> [Problem details]: Scan the entries for lines with the word "satellite" and copy those lines.

> [Data in this exercise]:
* * * * * * *
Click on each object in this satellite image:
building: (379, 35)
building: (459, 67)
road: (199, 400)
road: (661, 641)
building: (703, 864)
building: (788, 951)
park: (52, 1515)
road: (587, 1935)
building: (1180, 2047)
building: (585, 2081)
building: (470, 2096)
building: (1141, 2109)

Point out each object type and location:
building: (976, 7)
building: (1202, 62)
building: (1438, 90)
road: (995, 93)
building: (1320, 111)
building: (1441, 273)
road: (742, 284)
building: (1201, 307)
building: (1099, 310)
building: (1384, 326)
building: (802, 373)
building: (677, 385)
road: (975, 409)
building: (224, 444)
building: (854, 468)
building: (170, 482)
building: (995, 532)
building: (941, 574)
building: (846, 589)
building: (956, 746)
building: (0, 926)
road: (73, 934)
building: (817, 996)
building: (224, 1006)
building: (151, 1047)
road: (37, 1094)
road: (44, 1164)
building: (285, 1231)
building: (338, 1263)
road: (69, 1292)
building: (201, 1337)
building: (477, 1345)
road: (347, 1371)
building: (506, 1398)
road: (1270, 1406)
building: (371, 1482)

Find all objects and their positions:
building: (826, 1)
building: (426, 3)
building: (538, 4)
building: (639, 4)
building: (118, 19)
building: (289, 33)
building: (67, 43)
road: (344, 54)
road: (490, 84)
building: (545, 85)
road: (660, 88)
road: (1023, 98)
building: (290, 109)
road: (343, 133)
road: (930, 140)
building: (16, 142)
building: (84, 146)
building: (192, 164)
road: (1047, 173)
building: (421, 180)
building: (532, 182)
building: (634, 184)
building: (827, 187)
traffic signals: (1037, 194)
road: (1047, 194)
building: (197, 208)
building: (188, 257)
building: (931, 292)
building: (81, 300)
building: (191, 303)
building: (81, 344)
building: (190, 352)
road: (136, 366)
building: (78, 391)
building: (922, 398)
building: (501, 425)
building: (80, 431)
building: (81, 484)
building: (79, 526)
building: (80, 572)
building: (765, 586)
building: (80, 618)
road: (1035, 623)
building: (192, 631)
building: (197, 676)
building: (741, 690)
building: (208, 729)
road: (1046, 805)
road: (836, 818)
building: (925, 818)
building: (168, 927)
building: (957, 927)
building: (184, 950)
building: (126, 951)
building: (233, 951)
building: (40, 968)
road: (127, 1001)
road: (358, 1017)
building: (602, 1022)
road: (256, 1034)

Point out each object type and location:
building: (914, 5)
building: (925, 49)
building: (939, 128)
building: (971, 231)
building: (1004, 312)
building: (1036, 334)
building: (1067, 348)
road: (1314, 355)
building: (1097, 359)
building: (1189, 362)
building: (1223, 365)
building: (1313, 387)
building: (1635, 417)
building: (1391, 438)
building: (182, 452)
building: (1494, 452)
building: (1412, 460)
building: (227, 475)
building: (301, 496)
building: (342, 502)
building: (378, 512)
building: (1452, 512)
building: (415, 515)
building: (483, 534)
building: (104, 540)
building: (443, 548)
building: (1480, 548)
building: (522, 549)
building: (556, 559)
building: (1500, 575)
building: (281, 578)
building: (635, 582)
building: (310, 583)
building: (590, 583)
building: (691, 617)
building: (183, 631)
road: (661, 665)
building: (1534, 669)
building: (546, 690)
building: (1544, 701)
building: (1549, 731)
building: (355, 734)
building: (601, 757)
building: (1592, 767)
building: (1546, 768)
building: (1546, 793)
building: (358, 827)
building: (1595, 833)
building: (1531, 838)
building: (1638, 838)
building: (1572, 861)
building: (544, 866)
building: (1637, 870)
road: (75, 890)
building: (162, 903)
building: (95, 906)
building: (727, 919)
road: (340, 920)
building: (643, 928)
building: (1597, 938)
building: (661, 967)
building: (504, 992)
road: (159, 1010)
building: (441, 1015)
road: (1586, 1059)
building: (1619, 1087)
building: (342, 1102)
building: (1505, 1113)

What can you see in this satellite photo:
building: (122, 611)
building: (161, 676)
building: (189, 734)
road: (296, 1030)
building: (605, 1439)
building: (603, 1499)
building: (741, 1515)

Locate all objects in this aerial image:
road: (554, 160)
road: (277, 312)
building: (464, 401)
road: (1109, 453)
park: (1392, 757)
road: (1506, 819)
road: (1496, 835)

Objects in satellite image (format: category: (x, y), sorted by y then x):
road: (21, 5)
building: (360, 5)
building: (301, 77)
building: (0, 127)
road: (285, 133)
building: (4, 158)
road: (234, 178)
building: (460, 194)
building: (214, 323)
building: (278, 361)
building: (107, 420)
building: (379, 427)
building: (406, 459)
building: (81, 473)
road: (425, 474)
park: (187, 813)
* * * * * * *
> [Your response]:
Click on each object in this satellite image:
What can you see in this satellite photo:
Objects in satellite image (format: category: (x, y), sorted by y then x):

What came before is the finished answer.